**Source data**
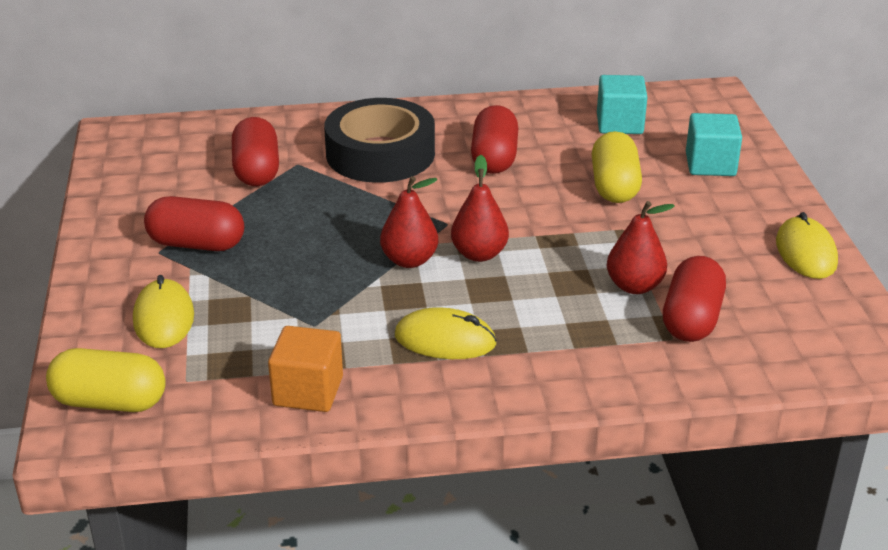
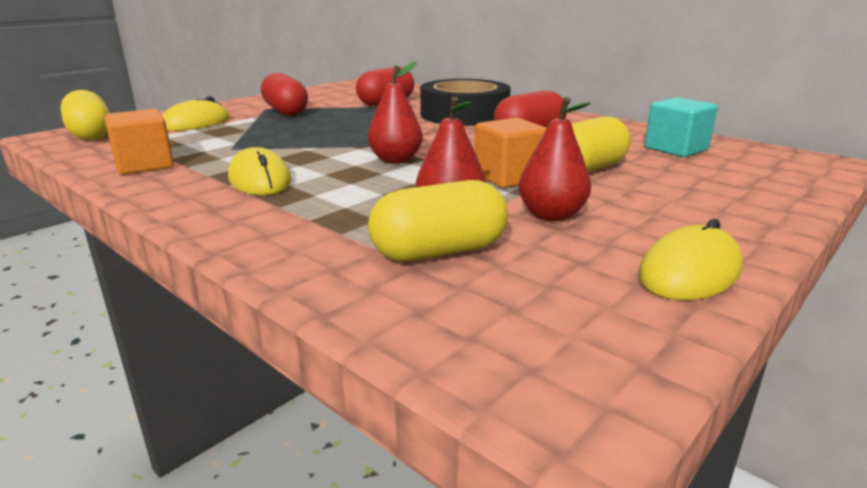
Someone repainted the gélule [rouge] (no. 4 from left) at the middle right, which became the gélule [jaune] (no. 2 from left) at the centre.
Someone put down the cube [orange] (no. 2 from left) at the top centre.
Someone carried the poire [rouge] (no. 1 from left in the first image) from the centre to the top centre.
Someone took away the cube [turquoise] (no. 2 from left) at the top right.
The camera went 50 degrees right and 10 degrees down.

* * *

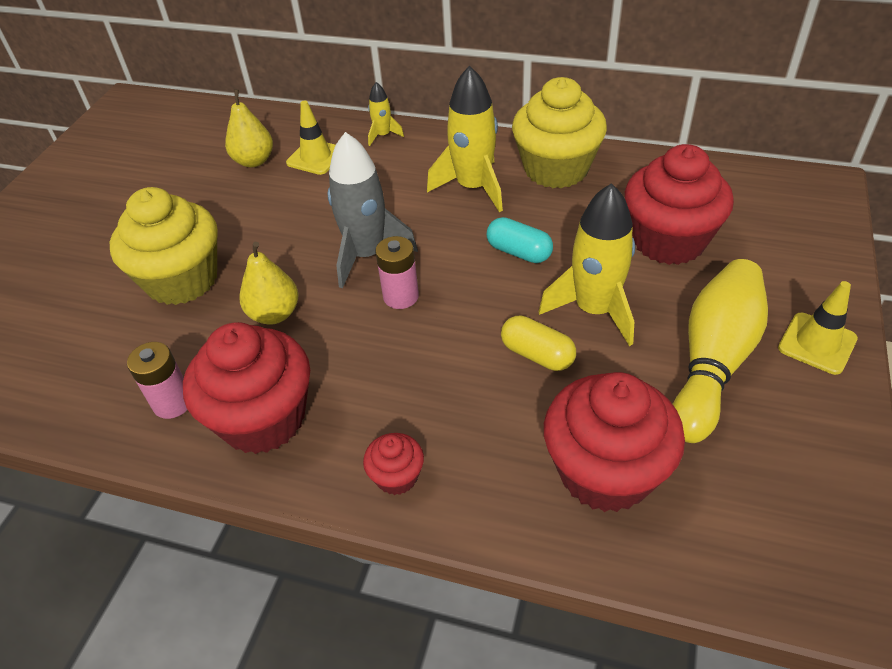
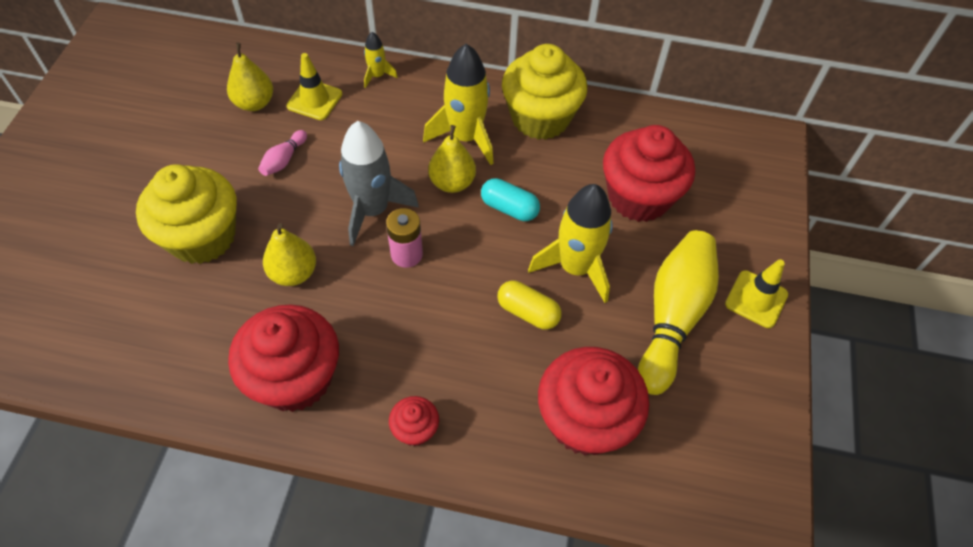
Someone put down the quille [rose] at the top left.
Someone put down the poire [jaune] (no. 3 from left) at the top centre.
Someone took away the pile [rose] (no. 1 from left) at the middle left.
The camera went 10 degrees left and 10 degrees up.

**Your objective**
The lines above, starting at the one with "Someone put down the poire" and ending at the one with "The camera went 10", are the only ones to return, exactly as written.

**Output for this exercise**
Someone put down the poire [jaune] (no. 3 from left) at the top centre.
Someone took away the pile [rose] (no. 1 from left) at the middle left.
The camera went 10 degrees left and 10 degrees up.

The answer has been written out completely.